* [HOW TO COMPLETE THIS TASK]
In the records below, find the line that holds "126> | x0.53 |". Restate it and every later line exactly, stopping at the end and skipping pictures.

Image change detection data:
------------------------------------------------

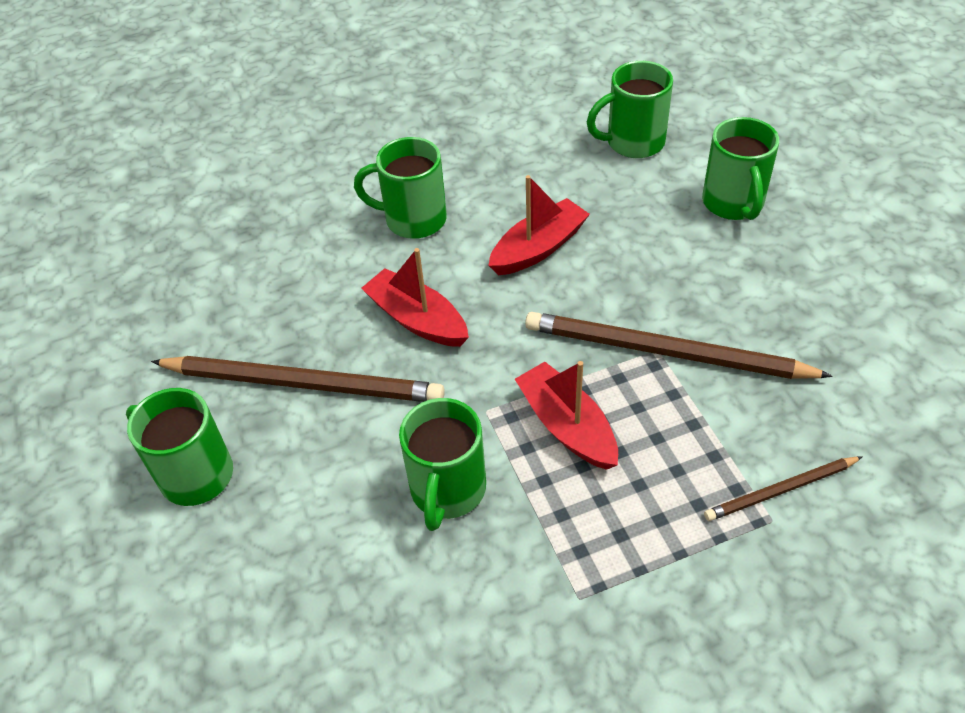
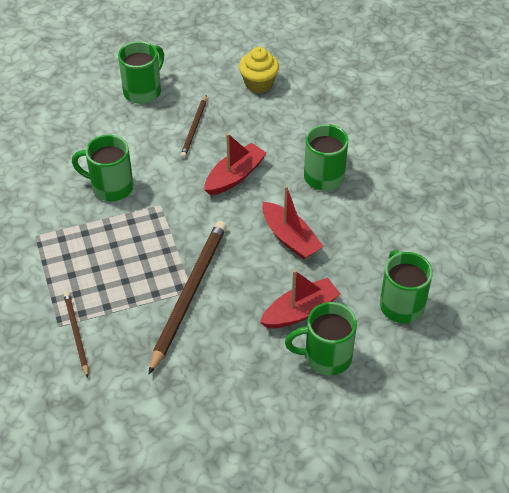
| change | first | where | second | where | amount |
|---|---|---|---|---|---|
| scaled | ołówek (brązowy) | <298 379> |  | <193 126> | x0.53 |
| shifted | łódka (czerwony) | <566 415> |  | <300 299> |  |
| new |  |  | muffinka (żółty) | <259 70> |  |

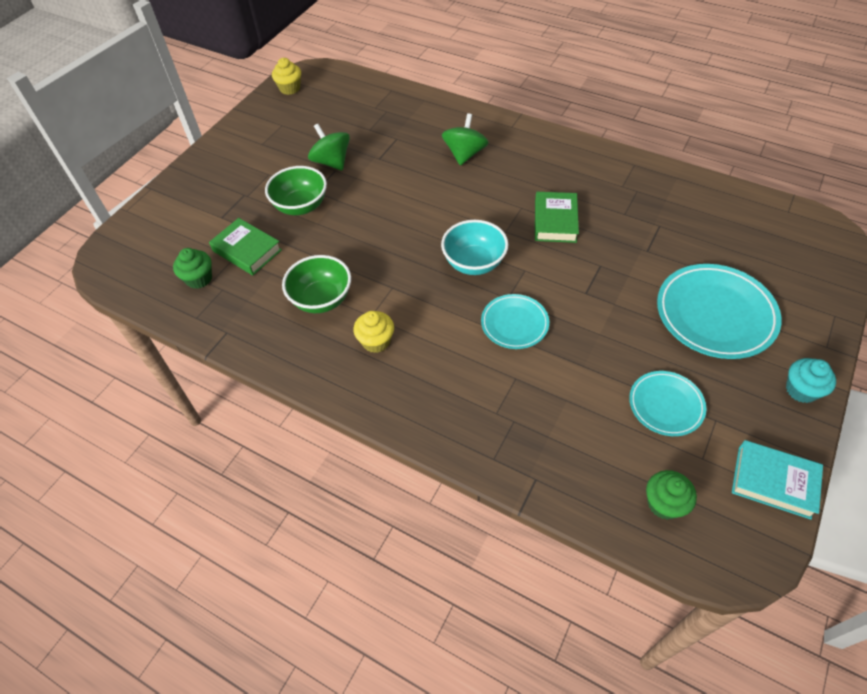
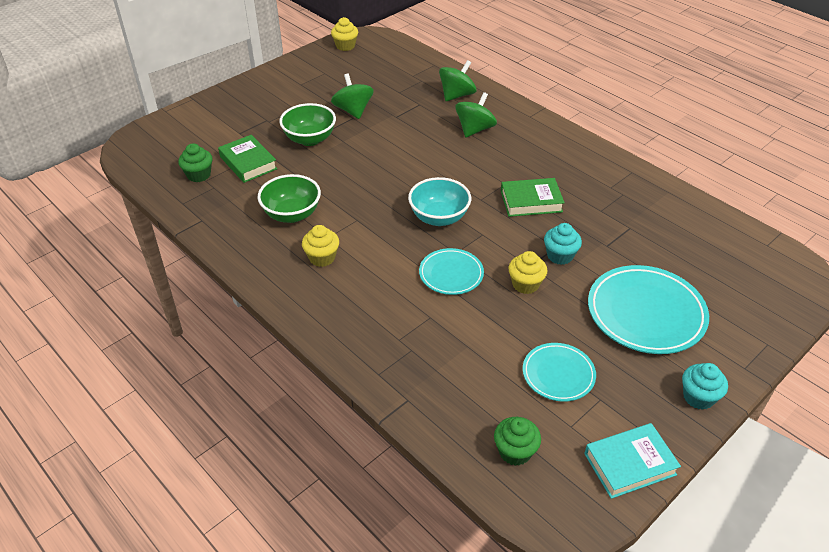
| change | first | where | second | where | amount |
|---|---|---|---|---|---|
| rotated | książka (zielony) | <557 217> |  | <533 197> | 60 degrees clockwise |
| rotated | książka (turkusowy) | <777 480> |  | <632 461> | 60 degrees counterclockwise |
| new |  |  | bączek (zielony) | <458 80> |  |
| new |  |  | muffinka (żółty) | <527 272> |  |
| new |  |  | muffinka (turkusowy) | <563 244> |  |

------------------------------------------------

* [WRITTEN RESPONSE]
| scaled | ołówek (brązowy) | <298 379> |  | <193 126> | x0.53 |
| shifted | łódka (czerwony) | <566 415> |  | <300 299> |  |
| new |  |  | muffinka (żółty) | <259 70> |  |

| change | first | where | second | where | amount |
|---|---|---|---|---|---|
| rotated | książka (zielony) | <557 217> |  | <533 197> | 60 degrees clockwise |
| rotated | książka (turkusowy) | <777 480> |  | <632 461> | 60 degrees counterclockwise |
| new |  |  | bączek (zielony) | <458 80> |  |
| new |  |  | muffinka (żółty) | <527 272> |  |
| new |  |  | muffinka (turkusowy) | <563 244> |  |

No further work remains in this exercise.